## Work instructions
All that is wanted is the exact text of the lines below from the one with "plant: (165, 160) -> (502, 144), moved" through the one with "fridge: (238, 149) -> (182, 146), moved", inclusive, minus any pictures.

## Task input
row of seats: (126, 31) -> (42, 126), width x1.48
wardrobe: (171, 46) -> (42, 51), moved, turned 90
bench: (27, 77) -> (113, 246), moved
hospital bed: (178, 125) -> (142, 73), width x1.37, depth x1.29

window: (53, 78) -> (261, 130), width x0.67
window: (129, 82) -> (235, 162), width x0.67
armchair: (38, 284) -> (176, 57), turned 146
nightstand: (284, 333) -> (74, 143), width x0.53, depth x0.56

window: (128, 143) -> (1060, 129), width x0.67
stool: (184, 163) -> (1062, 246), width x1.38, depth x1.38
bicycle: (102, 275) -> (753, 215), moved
==
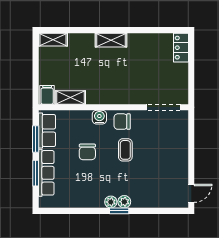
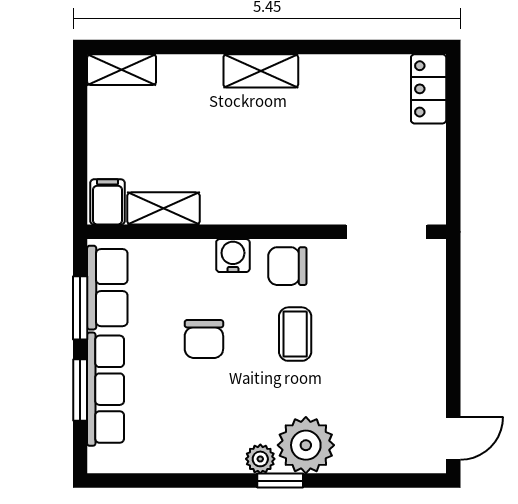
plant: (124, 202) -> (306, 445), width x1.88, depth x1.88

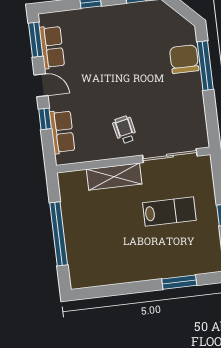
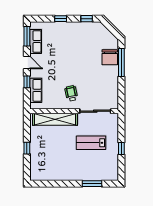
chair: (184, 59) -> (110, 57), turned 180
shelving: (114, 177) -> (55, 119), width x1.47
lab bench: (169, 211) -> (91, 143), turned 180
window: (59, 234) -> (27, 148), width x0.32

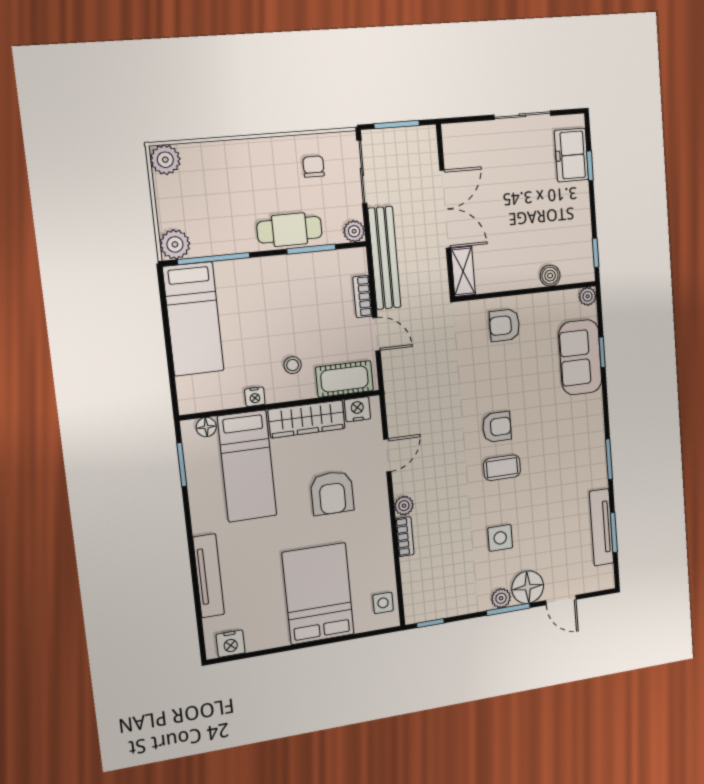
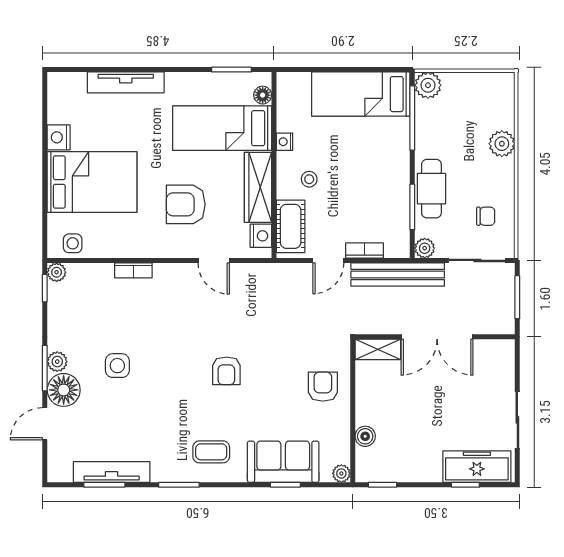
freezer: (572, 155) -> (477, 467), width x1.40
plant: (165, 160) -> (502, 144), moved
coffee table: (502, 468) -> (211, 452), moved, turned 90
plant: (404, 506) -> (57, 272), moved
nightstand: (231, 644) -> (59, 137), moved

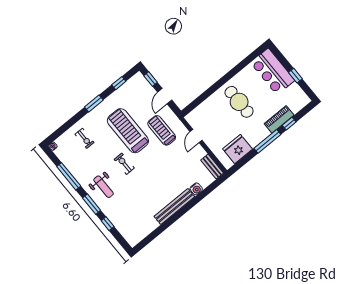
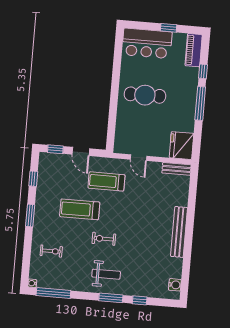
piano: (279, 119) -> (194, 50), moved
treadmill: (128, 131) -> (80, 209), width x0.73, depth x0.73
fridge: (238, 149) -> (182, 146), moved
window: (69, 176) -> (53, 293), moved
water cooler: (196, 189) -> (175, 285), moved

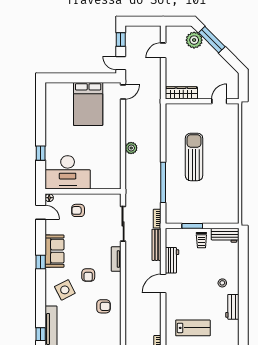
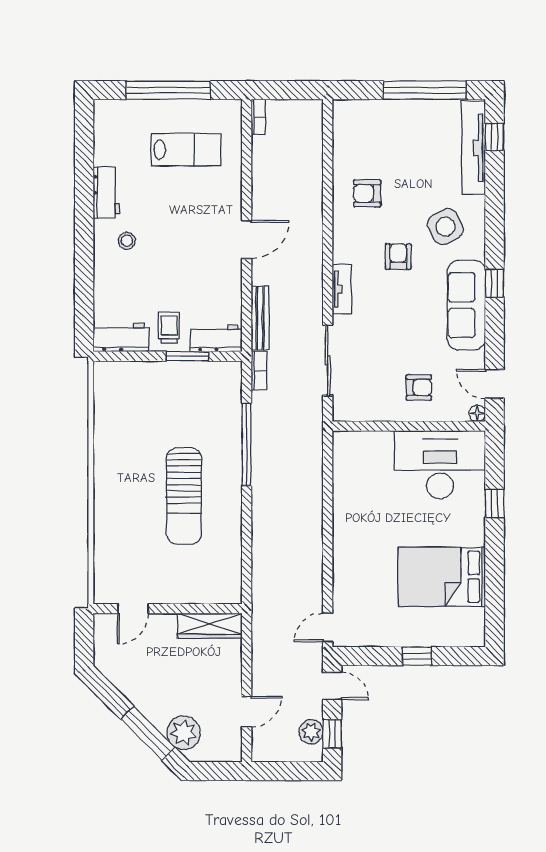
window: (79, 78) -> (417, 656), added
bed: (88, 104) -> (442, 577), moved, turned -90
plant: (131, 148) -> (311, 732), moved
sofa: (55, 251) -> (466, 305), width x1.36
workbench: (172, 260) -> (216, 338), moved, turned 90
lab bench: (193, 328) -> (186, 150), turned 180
==
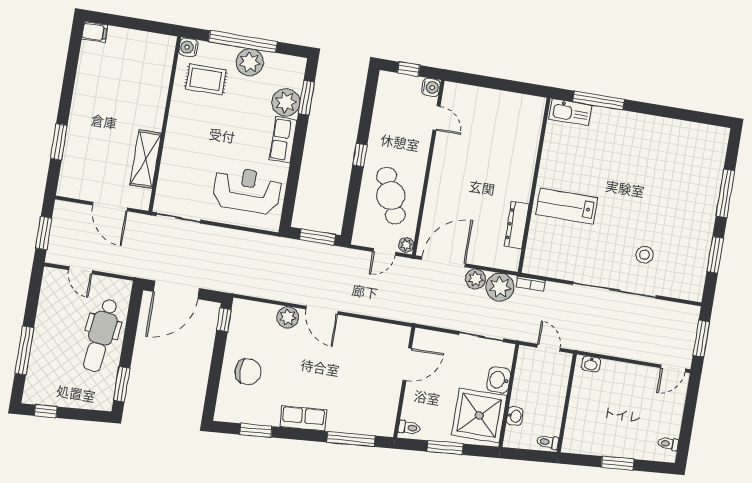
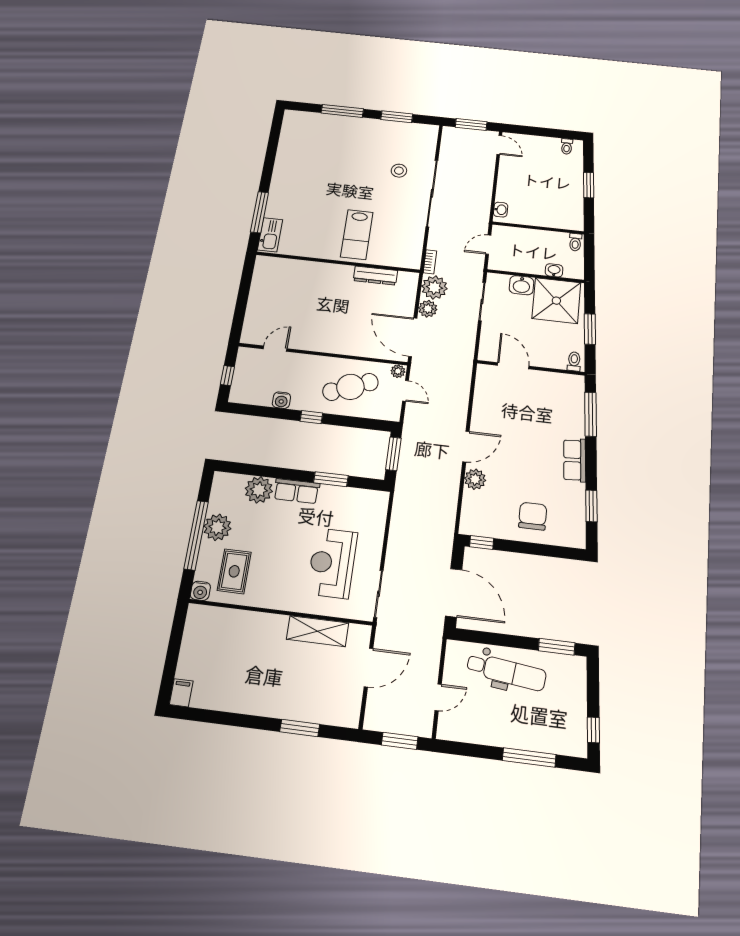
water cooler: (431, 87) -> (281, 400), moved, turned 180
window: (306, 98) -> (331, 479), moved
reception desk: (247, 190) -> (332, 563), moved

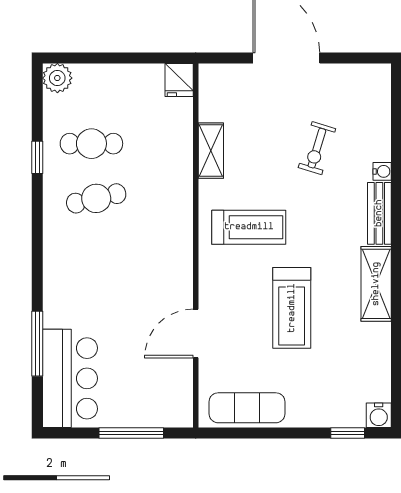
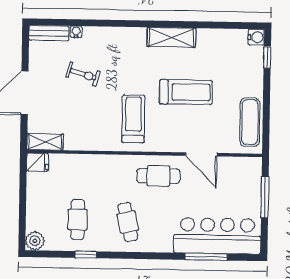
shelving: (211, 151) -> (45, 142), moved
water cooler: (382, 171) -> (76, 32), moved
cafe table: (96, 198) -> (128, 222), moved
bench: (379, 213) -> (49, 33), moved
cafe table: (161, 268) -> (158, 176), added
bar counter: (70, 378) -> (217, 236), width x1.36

## Written answer
plant: (165, 160) -> (502, 144), moved
coffee table: (502, 468) -> (211, 452), moved, turned 90
plant: (404, 506) -> (57, 272), moved
nightstand: (231, 644) -> (59, 137), moved

piano: (279, 119) -> (194, 50), moved
treadmill: (128, 131) -> (80, 209), width x0.73, depth x0.73
fridge: (238, 149) -> (182, 146), moved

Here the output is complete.